→ **WHAT YOU SHOULD DO**
In the data below, set down exactly the lines from the one containing "(685, 243) = (551, 301): brown" up to and including the one containing "(336, 283) = (330, 209): blue domino -> none". Leave the pictures out.

[[ EXERCISE INPUT open ]]

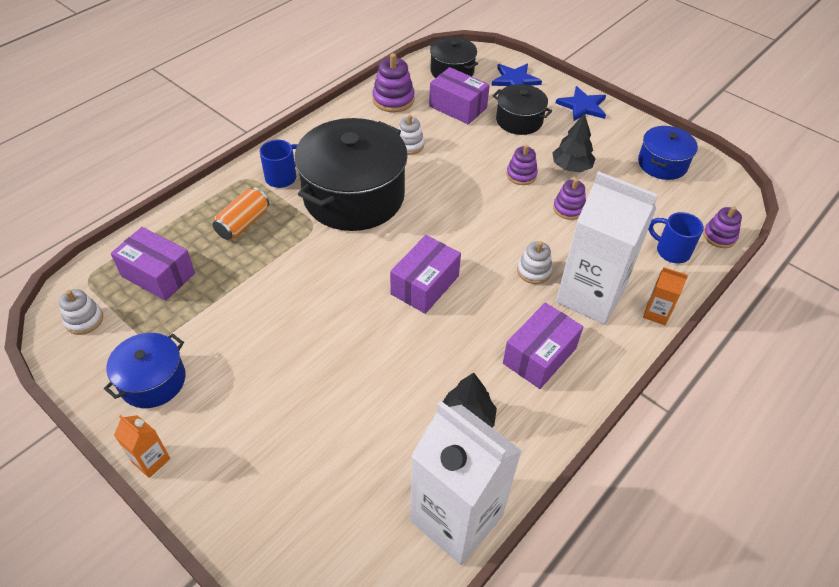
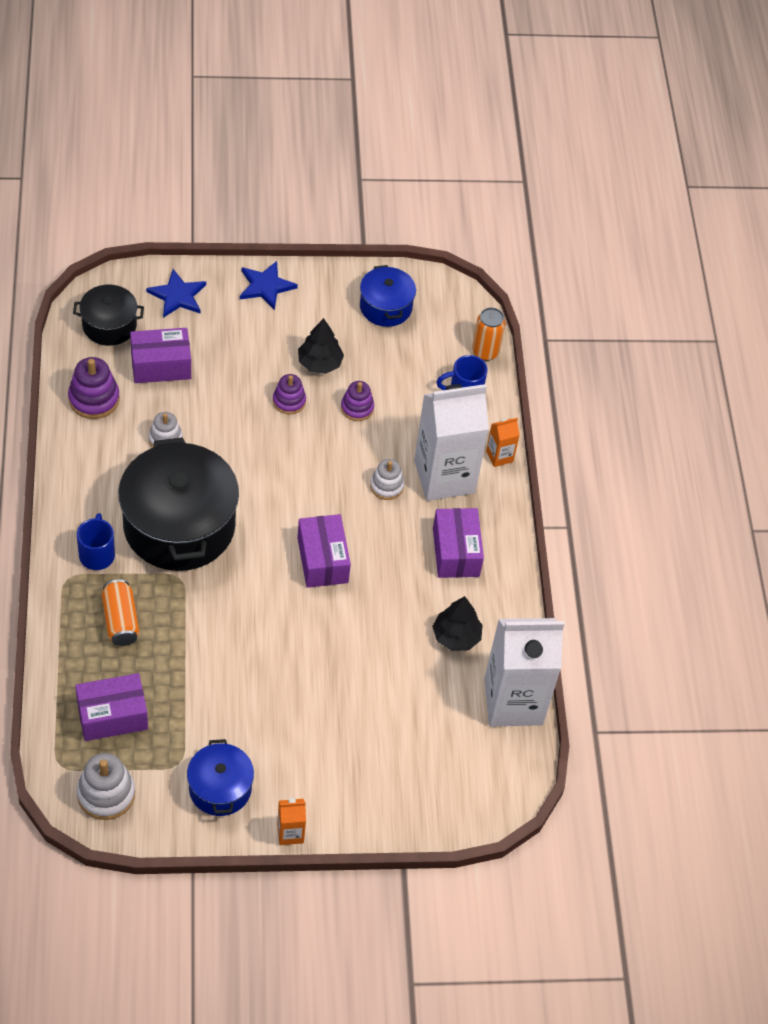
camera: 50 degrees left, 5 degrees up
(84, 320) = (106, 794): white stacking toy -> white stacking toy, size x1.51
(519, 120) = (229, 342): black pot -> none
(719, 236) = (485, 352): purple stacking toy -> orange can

[[ EXERCISE INPUT closed ]]
[[ EXERCISE INPUT open ]]

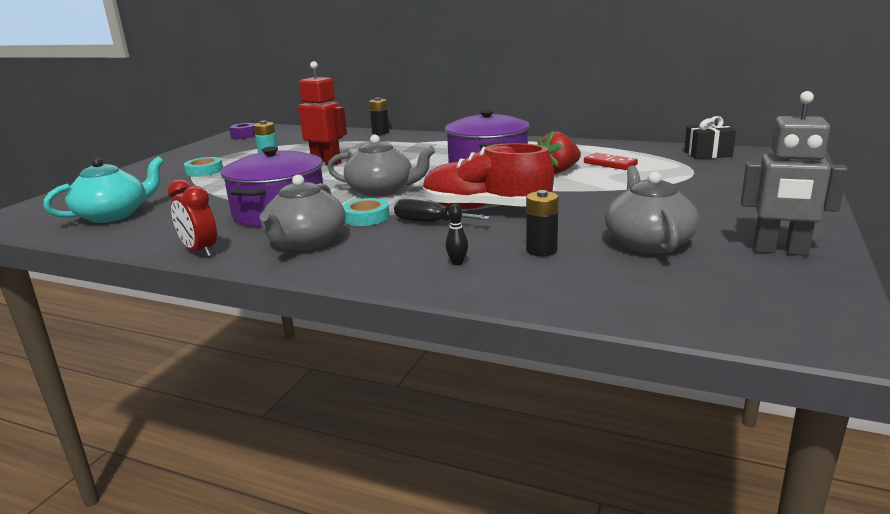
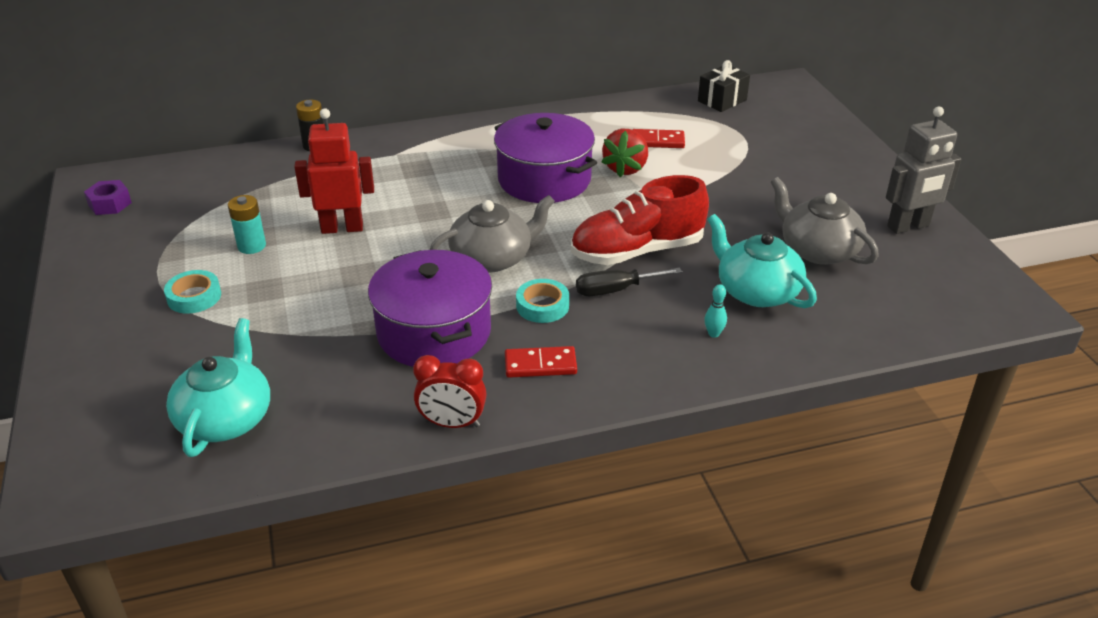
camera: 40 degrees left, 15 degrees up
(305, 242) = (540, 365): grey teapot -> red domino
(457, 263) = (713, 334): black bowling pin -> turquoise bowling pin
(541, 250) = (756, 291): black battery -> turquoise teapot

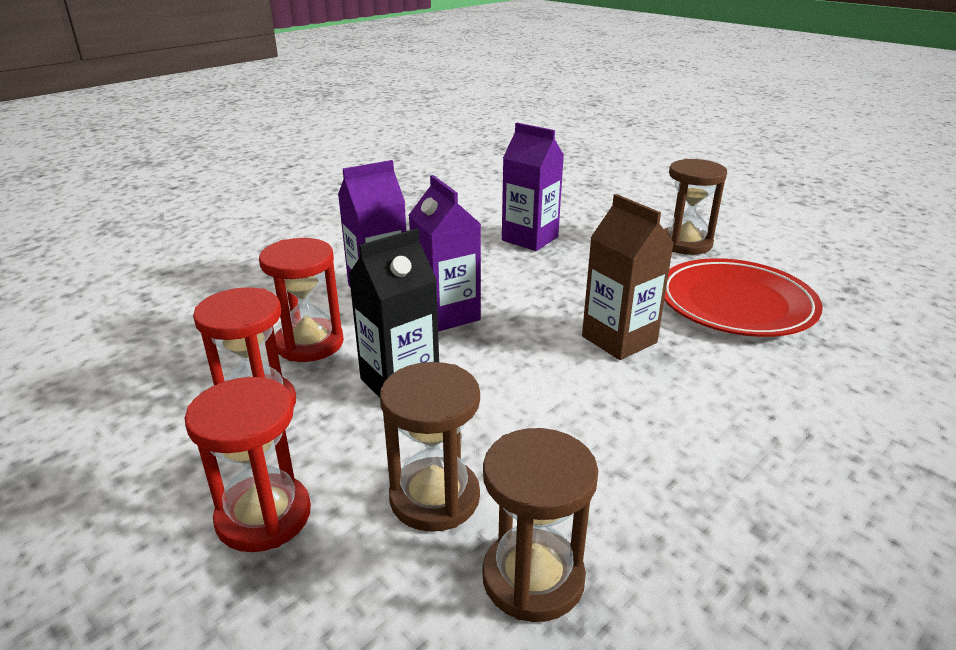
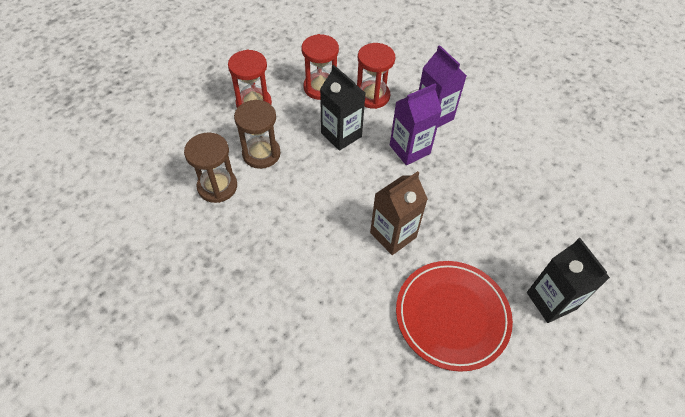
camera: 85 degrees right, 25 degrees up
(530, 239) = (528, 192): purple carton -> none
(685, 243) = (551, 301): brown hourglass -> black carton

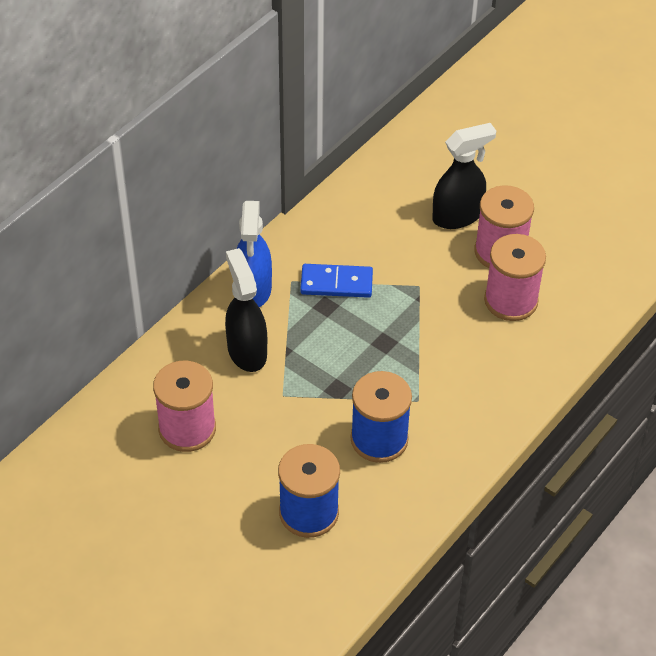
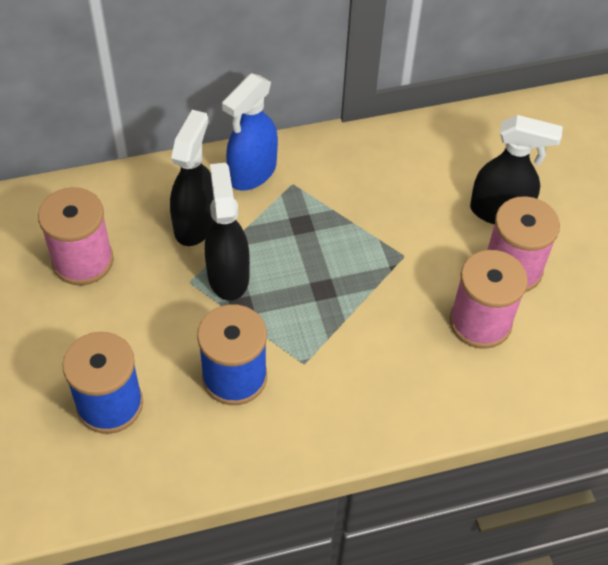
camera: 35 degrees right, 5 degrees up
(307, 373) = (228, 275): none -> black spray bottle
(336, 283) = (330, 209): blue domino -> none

[[ EXERCISE INPUT closed ]]
[[ EXERCISE INPUT open ]]

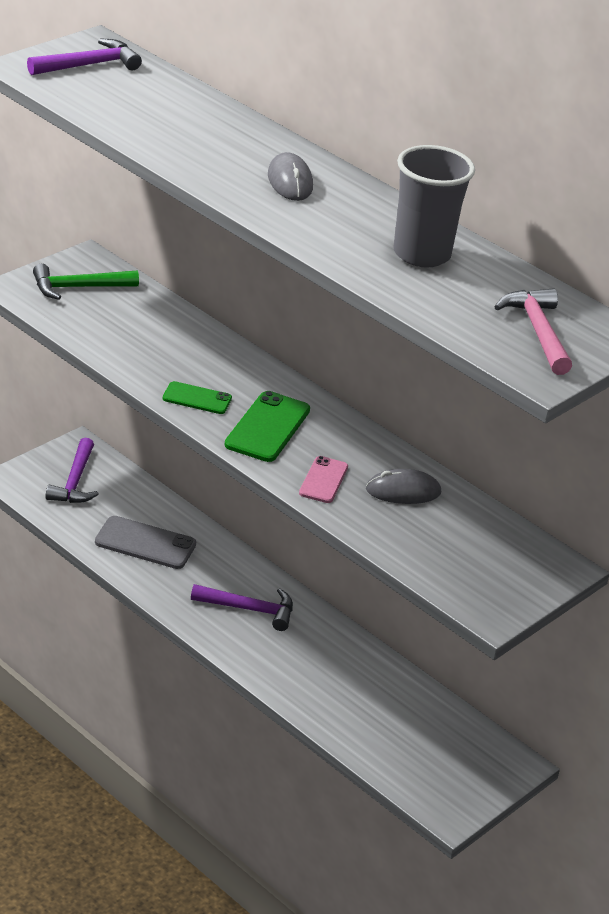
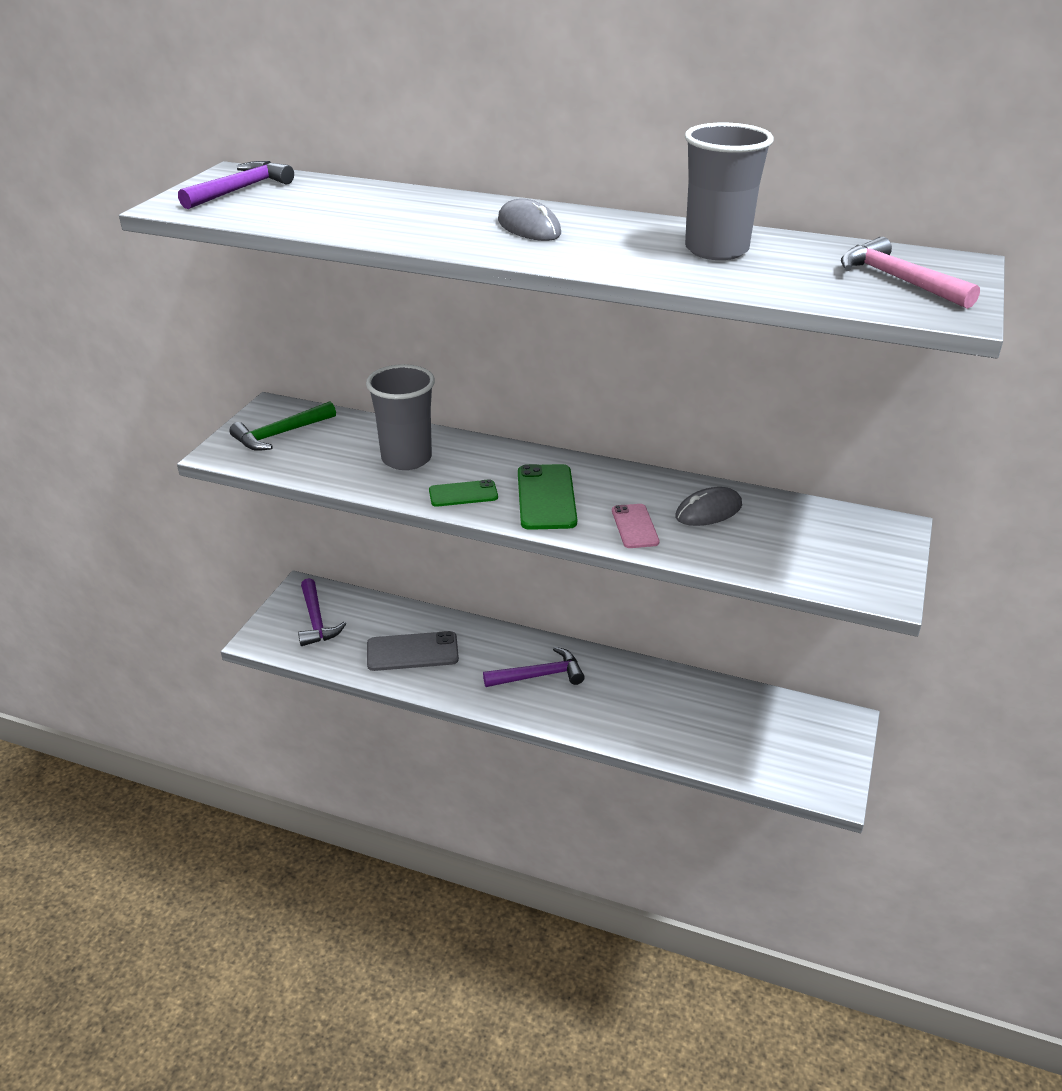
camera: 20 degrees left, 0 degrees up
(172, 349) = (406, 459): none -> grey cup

[[ EXERCISE INPUT closed ]]

→ **RESPONSE TO THE EXERCISE**
(685, 243) = (551, 301): brown hourglass -> black carton

camera: 35 degrees right, 5 degrees up
(307, 373) = (228, 275): none -> black spray bottle
(336, 283) = (330, 209): blue domino -> none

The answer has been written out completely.